## [PROBLEM TO WORK ON]
Please output all the entries word for word, without the pictures.

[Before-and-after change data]
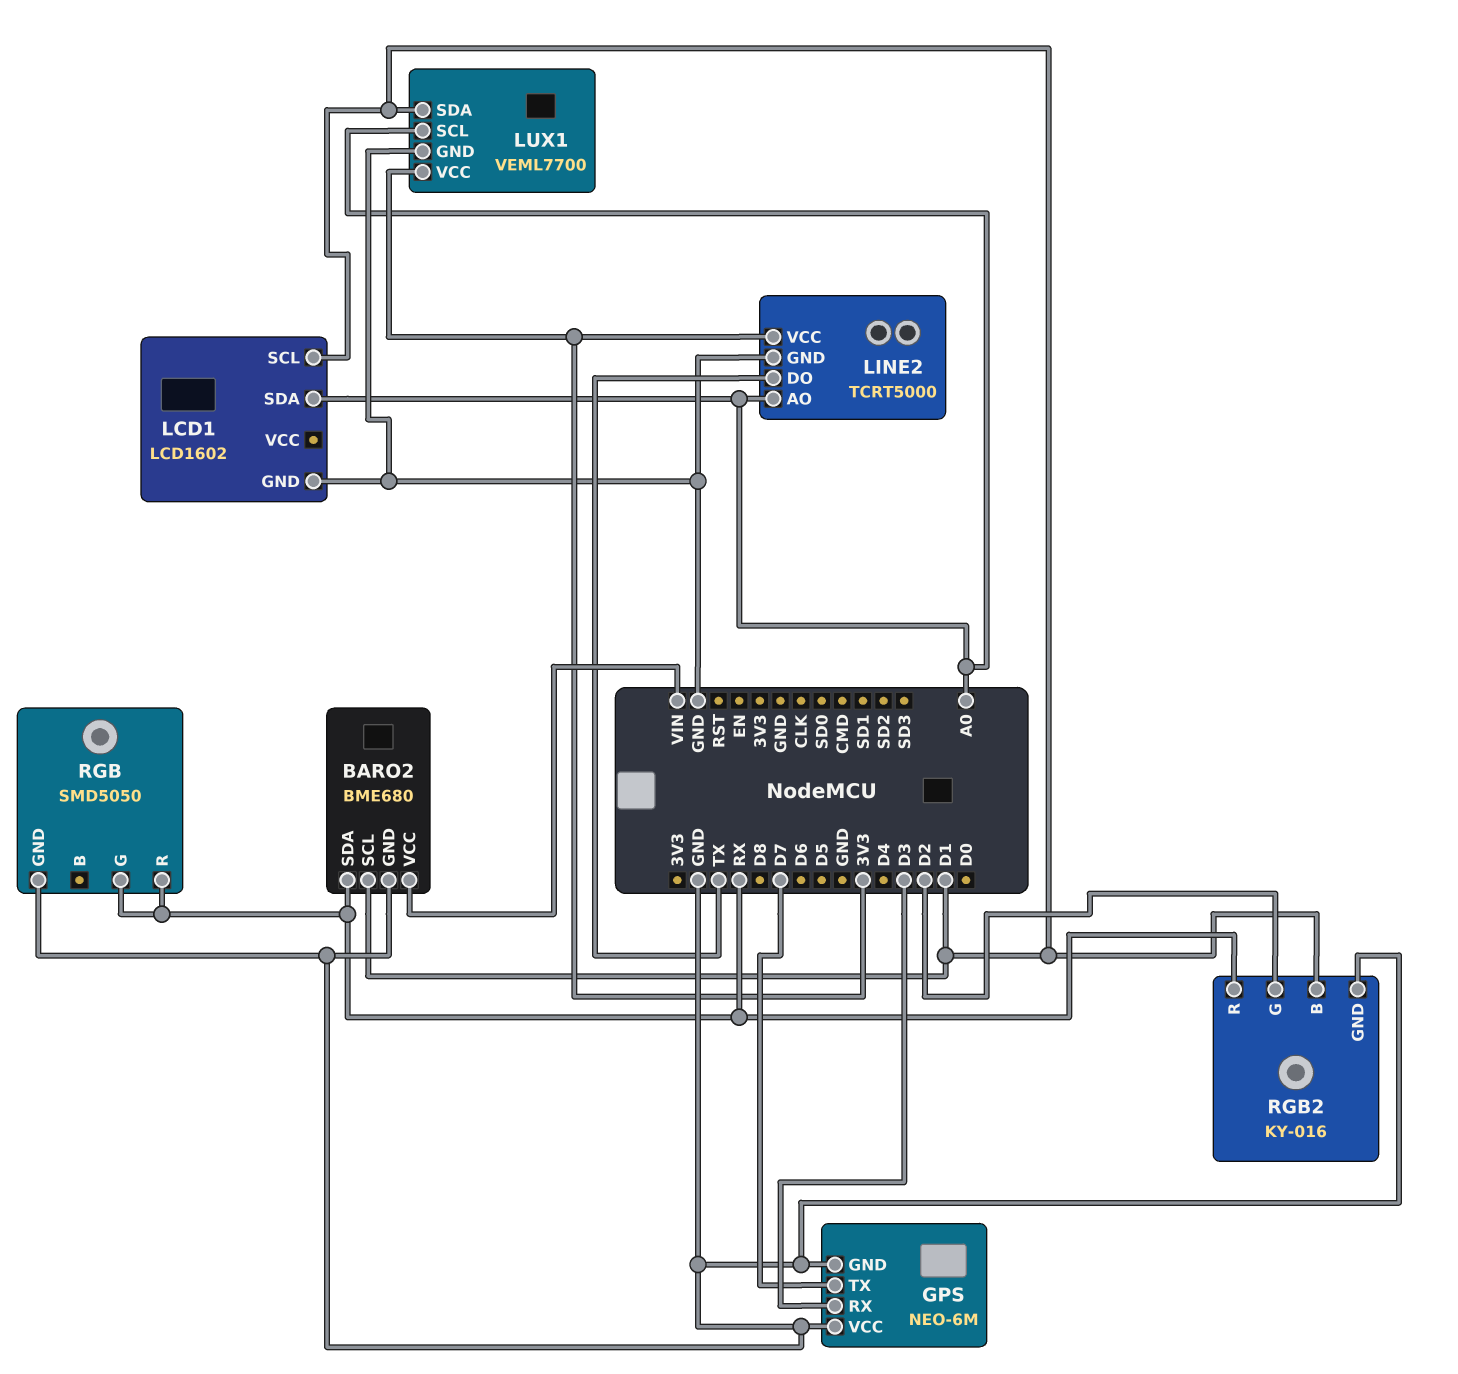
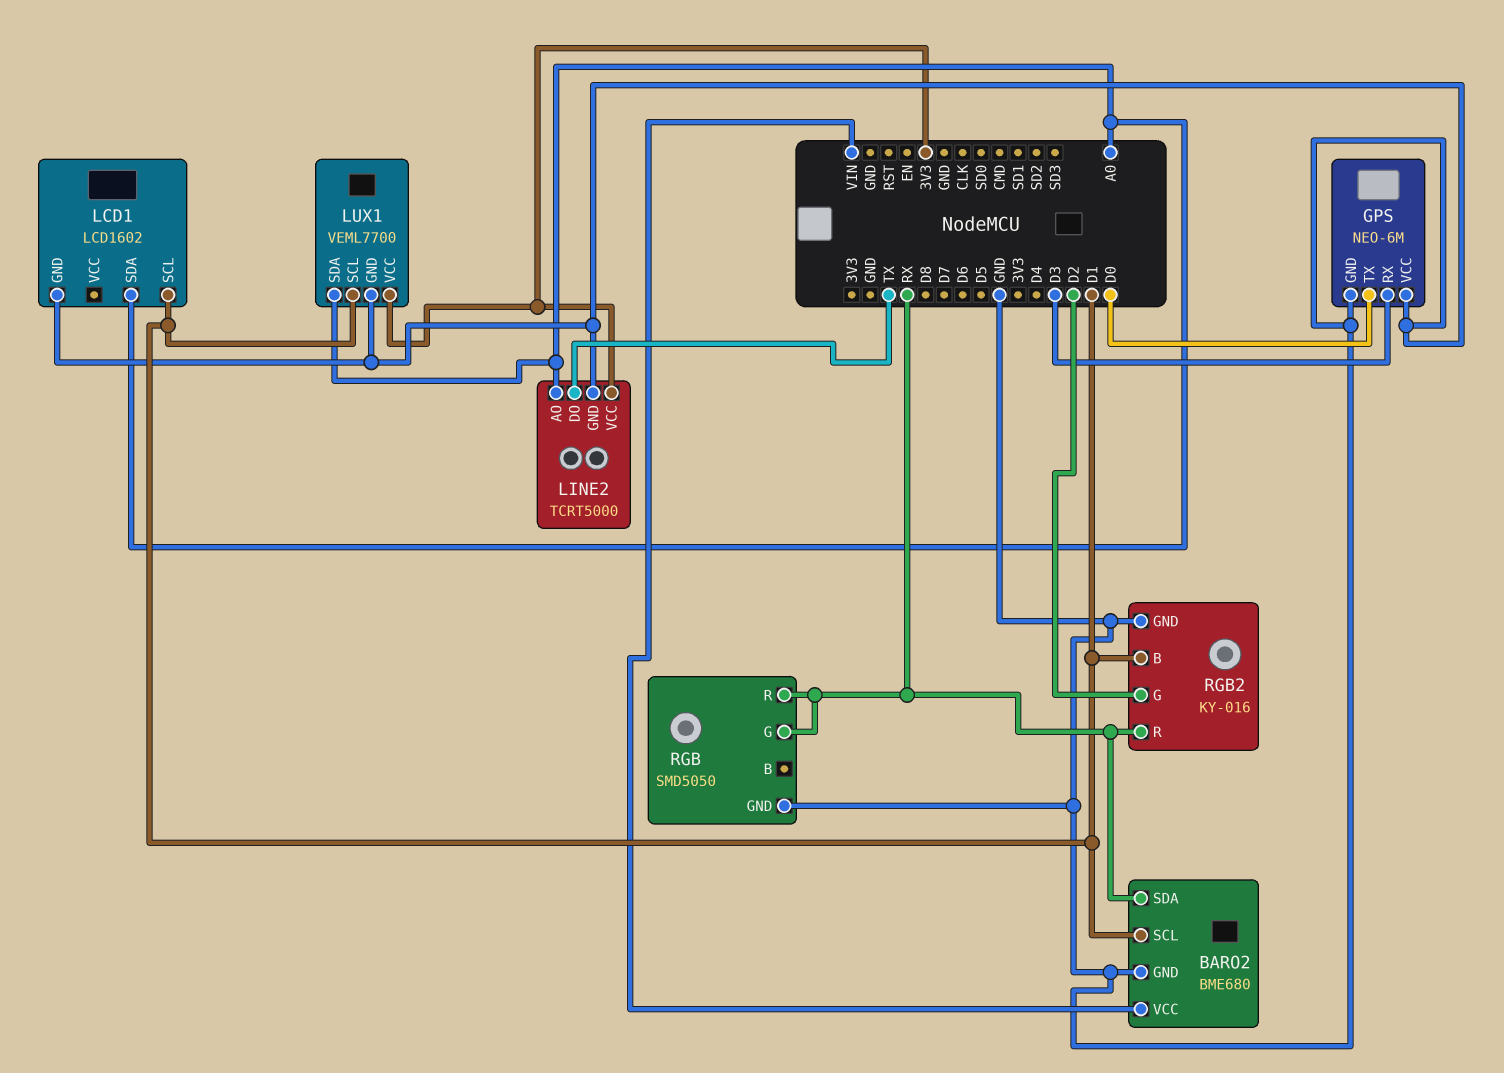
GPS pin TX: D7 -> D0
LUX1 pin SCL: A0 -> D1
LUX1 pin SDA: D1 -> A0

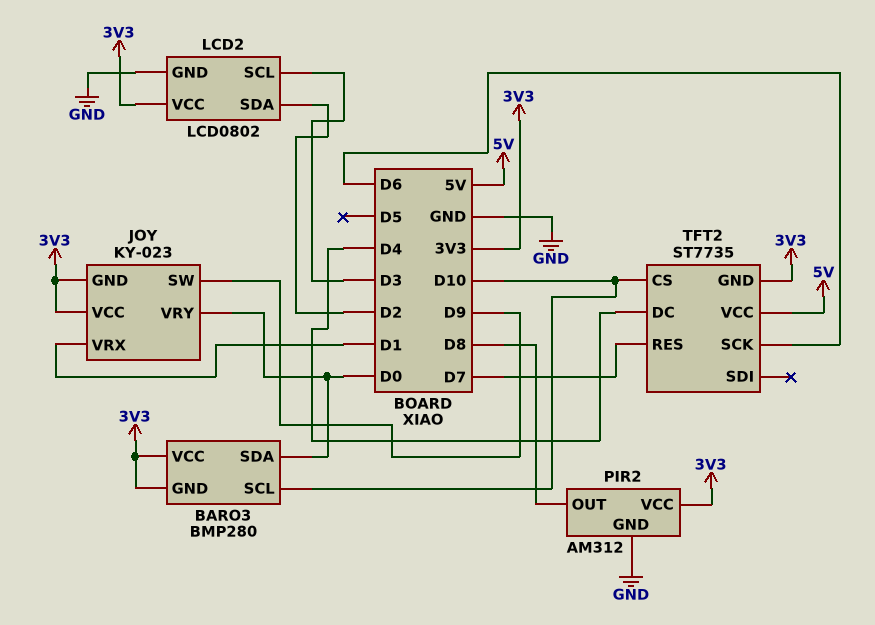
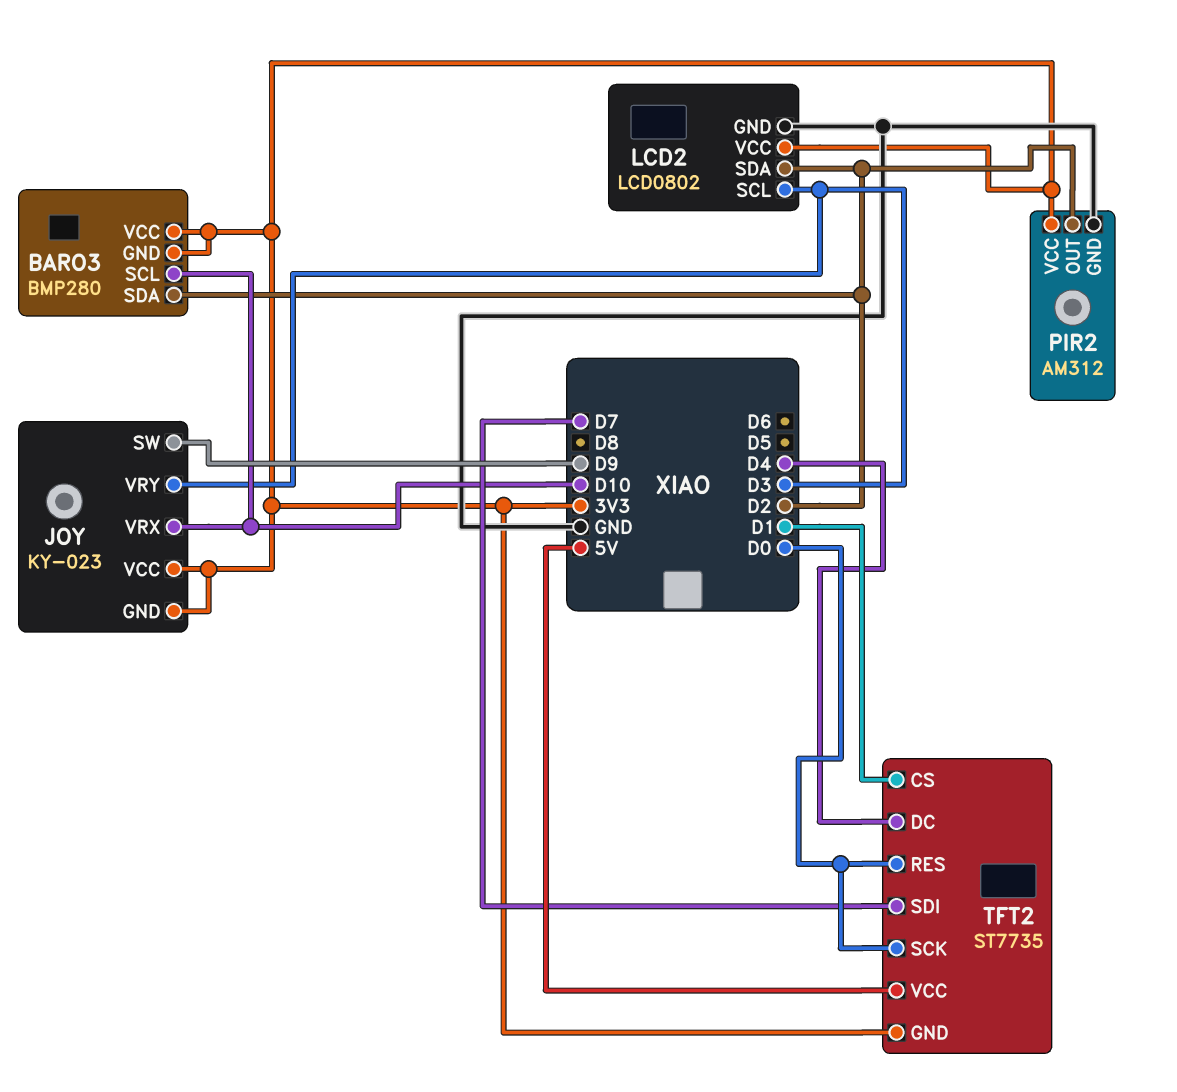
BARO3 pin SDA: D0 -> D2
JOY pin VRX: D1 -> D10
JOY pin VRY: D0 -> D3
PIR2 pin OUT: D8 -> D2
TFT2 pin CS: D10 -> D1
TFT2 pin RES: D7 -> D0
TFT2 pin SCK: D6 -> D0
TFT2 pin SDI: none -> D7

## [RESPONSE TO THE EXERCISE]
GPS pin TX: D7 -> D0
LUX1 pin SCL: A0 -> D1
LUX1 pin SDA: D1 -> A0

BARO3 pin SDA: D0 -> D2
JOY pin VRX: D1 -> D10
JOY pin VRY: D0 -> D3
PIR2 pin OUT: D8 -> D2
TFT2 pin CS: D10 -> D1
TFT2 pin RES: D7 -> D0
TFT2 pin SCK: D6 -> D0
TFT2 pin SDI: none -> D7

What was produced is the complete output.